EXERCISE MATERIALS –
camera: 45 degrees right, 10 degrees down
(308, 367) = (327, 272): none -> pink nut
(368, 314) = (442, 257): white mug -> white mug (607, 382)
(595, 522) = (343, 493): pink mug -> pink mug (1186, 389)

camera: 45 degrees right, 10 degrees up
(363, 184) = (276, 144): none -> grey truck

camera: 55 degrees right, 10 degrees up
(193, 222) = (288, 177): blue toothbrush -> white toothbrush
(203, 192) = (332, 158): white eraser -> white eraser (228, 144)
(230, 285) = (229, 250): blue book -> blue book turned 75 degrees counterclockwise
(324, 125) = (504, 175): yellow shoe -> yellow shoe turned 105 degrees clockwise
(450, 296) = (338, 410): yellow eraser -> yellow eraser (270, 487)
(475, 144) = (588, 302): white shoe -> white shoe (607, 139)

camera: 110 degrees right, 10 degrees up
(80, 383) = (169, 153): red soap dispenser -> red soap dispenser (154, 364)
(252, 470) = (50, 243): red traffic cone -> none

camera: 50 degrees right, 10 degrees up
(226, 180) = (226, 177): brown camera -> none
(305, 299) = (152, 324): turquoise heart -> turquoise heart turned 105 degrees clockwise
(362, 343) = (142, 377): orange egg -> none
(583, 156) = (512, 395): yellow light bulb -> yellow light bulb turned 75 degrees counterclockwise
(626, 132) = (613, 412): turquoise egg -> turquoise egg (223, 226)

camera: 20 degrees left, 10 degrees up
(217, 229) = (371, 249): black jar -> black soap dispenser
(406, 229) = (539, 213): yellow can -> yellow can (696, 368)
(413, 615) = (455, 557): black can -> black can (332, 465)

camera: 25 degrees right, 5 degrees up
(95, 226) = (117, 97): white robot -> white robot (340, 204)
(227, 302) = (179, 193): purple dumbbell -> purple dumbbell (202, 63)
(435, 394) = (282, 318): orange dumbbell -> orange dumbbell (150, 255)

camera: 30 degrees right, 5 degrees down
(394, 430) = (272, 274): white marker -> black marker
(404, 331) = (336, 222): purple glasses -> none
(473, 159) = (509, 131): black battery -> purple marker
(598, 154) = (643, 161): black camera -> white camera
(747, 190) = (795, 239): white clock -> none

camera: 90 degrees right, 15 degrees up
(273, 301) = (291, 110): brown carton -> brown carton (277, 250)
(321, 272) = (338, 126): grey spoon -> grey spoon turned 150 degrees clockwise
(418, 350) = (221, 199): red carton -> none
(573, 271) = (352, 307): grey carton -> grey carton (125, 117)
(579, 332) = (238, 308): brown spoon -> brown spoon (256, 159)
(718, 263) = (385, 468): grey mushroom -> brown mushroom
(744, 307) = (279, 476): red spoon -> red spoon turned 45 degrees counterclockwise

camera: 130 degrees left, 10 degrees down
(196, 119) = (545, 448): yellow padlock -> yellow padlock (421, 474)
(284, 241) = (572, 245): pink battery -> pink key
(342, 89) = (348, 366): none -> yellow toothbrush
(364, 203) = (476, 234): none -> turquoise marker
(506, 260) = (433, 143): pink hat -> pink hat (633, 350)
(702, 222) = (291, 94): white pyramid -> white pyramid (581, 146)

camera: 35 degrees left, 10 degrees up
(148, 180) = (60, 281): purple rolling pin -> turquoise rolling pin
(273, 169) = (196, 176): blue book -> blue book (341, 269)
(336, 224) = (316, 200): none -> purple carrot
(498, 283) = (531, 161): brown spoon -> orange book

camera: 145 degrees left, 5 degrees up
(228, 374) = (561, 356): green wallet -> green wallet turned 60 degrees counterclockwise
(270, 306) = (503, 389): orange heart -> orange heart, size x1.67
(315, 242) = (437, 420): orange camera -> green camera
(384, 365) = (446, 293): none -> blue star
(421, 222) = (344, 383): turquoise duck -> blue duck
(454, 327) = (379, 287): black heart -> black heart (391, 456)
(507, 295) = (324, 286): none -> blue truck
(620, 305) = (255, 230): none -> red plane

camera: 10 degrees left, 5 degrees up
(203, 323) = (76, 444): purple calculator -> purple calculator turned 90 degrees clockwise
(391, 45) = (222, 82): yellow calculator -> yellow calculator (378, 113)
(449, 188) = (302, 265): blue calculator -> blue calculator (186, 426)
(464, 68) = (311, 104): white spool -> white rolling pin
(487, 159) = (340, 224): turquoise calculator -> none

PROMPT – With the entries above as the source, set down exactly the lines from the one holding "(384, 365) = (446, 293): none -> blue star" through the last line, both ends included.

RESULT OF THE EXERCISE –
(384, 365) = (446, 293): none -> blue star
(421, 222) = (344, 383): turquoise duck -> blue duck
(454, 327) = (379, 287): black heart -> black heart (391, 456)
(507, 295) = (324, 286): none -> blue truck
(620, 305) = (255, 230): none -> red plane

camera: 10 degrees left, 5 degrees up
(203, 323) = (76, 444): purple calculator -> purple calculator turned 90 degrees clockwise
(391, 45) = (222, 82): yellow calculator -> yellow calculator (378, 113)
(449, 188) = (302, 265): blue calculator -> blue calculator (186, 426)
(464, 68) = (311, 104): white spool -> white rolling pin
(487, 159) = (340, 224): turquoise calculator -> none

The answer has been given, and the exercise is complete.